Supplied records:
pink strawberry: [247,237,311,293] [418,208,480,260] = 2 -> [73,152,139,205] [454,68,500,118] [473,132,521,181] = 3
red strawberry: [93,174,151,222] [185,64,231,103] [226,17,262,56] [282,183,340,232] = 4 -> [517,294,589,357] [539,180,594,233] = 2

==

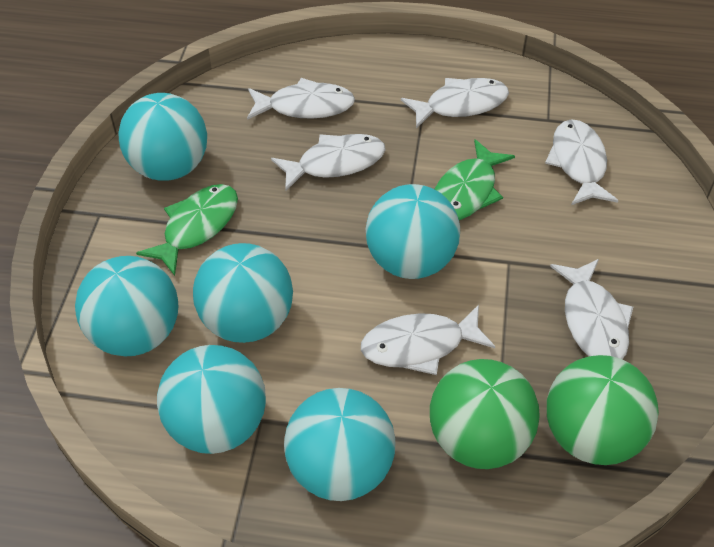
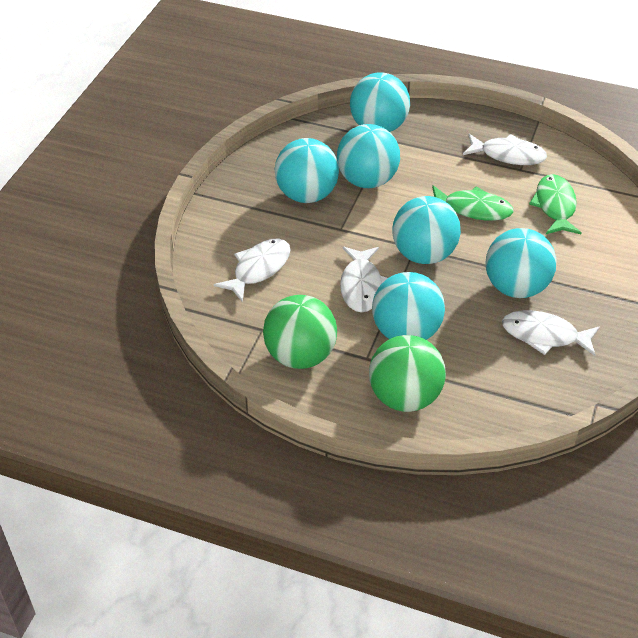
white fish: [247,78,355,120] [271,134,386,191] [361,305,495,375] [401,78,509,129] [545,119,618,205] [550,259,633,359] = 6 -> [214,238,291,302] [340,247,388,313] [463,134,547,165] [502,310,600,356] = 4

...

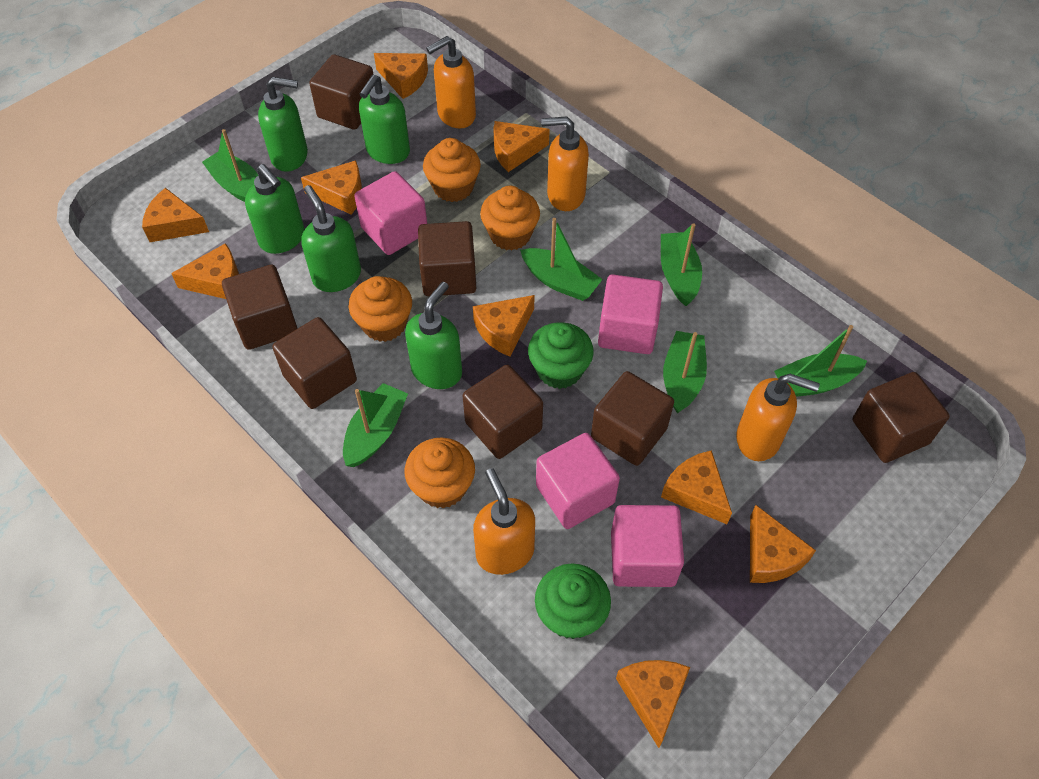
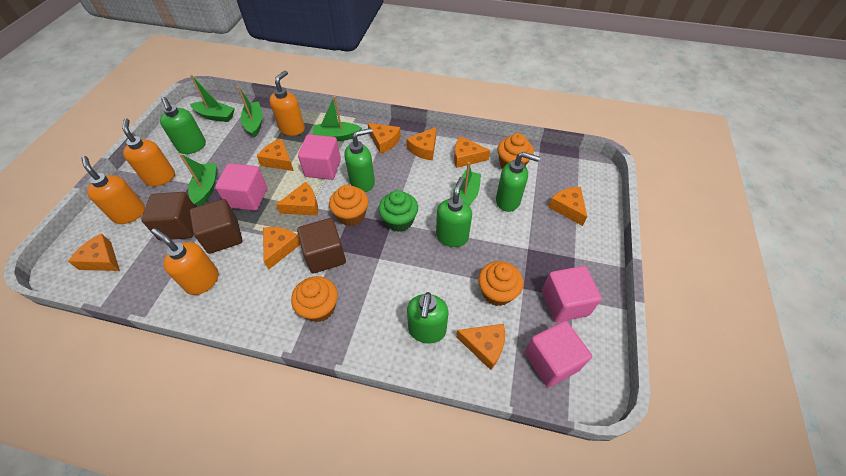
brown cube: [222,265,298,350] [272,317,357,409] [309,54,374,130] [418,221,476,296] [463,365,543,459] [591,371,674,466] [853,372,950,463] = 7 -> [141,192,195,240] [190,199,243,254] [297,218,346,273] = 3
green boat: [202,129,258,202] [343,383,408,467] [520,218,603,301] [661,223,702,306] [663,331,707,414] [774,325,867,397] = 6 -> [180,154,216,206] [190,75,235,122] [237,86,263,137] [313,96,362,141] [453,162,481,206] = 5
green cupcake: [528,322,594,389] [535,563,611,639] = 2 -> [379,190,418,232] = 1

Instructions for the task:
Your task is to retype the entries verbatim, starting with the line that holds "brown cube: [222,265,298,350]" and stopping after the line that holds "green cupcake: [528,322,594,389]".

Task solution:
brown cube: [222,265,298,350] [272,317,357,409] [309,54,374,130] [418,221,476,296] [463,365,543,459] [591,371,674,466] [853,372,950,463] = 7 -> [141,192,195,240] [190,199,243,254] [297,218,346,273] = 3
green boat: [202,129,258,202] [343,383,408,467] [520,218,603,301] [661,223,702,306] [663,331,707,414] [774,325,867,397] = 6 -> [180,154,216,206] [190,75,235,122] [237,86,263,137] [313,96,362,141] [453,162,481,206] = 5
green cupcake: [528,322,594,389] [535,563,611,639] = 2 -> [379,190,418,232] = 1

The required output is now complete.